◆ Task objective
Working through the records below, count the lines that include "black". The reply is that number alone.

•••••

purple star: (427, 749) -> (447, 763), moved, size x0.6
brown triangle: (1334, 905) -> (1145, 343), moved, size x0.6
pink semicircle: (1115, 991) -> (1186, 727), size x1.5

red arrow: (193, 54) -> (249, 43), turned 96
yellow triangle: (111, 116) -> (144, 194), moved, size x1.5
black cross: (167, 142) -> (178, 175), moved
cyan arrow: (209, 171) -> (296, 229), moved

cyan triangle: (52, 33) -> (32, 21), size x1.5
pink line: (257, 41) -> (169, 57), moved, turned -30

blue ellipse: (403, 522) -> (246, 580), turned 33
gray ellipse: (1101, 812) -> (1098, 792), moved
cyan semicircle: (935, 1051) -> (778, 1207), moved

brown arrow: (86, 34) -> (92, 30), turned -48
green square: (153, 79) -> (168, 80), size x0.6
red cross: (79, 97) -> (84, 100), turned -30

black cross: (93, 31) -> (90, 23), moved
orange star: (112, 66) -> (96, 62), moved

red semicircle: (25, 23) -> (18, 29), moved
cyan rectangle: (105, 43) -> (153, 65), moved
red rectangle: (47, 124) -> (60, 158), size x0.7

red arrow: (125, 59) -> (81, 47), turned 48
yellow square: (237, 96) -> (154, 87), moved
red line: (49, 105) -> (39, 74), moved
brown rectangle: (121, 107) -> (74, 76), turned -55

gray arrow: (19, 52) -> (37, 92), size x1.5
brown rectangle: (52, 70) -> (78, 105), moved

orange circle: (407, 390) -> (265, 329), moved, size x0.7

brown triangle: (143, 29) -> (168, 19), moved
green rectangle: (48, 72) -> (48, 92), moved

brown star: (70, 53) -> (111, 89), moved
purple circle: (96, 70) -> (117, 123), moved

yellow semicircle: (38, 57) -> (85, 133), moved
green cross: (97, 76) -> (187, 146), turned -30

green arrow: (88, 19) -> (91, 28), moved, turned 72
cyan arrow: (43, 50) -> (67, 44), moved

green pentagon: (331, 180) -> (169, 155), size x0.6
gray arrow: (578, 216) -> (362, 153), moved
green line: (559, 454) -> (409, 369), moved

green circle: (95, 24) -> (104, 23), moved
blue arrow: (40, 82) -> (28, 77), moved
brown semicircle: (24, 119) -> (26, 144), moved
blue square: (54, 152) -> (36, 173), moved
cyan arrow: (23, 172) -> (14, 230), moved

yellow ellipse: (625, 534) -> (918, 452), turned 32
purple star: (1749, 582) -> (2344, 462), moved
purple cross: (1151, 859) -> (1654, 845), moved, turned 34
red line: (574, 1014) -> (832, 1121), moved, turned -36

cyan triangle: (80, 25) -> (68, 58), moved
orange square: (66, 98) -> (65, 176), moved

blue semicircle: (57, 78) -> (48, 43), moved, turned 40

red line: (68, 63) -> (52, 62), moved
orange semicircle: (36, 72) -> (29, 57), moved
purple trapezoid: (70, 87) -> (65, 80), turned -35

•••••

◆ Task response
2